▶ **Problem to work on**:
Set down, character for character, everything in the records below from the line holding "red line at" down to the line holding "cyan rectangle at", and no other line.

*** Data provided ***

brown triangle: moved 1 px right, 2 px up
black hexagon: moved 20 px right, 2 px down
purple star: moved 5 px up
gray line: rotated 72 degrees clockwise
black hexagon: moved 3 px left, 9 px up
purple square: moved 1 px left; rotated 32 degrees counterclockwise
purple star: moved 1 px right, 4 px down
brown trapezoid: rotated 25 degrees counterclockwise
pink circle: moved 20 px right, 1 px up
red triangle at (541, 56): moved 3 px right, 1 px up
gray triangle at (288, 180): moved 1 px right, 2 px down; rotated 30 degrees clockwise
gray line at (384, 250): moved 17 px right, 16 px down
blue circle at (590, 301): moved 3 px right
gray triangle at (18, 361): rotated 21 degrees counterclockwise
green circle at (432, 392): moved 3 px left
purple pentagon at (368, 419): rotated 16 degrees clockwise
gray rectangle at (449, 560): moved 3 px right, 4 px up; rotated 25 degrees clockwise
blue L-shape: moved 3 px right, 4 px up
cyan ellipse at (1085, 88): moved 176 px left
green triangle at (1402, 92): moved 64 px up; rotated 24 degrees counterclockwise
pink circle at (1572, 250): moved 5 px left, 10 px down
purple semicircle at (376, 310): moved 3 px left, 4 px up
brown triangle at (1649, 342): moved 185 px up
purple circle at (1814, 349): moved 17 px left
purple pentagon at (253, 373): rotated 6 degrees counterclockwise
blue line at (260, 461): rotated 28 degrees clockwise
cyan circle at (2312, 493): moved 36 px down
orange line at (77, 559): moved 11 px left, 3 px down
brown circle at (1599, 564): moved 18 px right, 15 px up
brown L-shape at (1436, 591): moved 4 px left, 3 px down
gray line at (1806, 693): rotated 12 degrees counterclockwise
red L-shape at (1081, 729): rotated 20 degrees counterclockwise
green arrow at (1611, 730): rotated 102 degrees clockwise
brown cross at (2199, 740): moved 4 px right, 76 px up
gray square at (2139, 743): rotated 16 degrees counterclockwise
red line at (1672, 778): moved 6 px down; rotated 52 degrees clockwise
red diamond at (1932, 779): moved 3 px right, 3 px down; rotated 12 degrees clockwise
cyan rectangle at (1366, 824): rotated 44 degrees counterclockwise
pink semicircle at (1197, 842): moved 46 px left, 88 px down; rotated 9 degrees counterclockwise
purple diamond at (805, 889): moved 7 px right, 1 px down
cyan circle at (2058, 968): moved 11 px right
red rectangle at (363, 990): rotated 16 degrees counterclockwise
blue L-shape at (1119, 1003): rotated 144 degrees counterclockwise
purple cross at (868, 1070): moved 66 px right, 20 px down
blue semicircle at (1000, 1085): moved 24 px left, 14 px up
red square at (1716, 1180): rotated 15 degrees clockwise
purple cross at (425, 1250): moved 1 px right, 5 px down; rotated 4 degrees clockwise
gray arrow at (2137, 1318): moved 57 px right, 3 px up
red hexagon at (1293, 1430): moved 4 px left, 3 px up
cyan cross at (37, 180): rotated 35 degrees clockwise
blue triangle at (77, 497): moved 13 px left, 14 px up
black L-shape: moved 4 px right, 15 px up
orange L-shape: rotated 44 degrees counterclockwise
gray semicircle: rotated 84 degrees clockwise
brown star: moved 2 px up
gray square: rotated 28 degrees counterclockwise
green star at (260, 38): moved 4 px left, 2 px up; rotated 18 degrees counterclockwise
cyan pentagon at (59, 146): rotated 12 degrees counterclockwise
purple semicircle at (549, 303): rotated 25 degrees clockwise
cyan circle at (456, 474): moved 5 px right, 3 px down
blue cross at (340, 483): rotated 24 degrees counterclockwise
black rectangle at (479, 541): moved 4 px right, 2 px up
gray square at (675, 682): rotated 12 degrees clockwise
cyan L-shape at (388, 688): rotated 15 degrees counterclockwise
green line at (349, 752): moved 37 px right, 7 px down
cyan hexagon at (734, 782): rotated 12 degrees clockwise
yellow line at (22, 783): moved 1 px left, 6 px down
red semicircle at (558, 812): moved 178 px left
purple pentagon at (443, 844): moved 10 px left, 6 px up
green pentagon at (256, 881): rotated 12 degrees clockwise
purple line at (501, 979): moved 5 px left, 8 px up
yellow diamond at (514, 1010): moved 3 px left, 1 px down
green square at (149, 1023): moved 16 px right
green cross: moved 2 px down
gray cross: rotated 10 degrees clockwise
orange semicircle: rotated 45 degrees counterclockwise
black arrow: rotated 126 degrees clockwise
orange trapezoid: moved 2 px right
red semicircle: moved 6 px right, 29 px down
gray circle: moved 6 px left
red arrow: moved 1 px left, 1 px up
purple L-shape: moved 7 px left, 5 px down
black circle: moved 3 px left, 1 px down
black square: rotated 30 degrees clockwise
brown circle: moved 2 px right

***

▶ **Reply**:
red line at (1672, 778): moved 6 px down; rotated 52 degrees clockwise
red diamond at (1932, 779): moved 3 px right, 3 px down; rotated 12 degrees clockwise
cyan rectangle at (1366, 824): rotated 44 degrees counterclockwise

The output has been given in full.